*** RECORDS Section Begins ***

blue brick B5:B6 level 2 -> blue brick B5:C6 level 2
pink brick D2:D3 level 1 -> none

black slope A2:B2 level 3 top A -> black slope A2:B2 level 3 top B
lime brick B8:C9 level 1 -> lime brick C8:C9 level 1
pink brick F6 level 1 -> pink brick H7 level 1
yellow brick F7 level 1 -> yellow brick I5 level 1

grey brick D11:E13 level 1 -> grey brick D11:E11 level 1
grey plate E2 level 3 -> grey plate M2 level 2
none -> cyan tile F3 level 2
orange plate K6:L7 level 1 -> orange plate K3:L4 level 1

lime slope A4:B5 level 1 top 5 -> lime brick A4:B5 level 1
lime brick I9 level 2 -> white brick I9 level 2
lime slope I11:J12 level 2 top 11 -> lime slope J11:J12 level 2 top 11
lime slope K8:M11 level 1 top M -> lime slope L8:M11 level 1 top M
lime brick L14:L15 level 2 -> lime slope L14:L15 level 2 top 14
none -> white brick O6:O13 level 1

*** RECORDS Section Ends ***

- WORK INSTRUCTIONS
Go over the records above and tally the lines with the word "none" in them. Give the number alone.

- RESULT FOR THIS TASK
3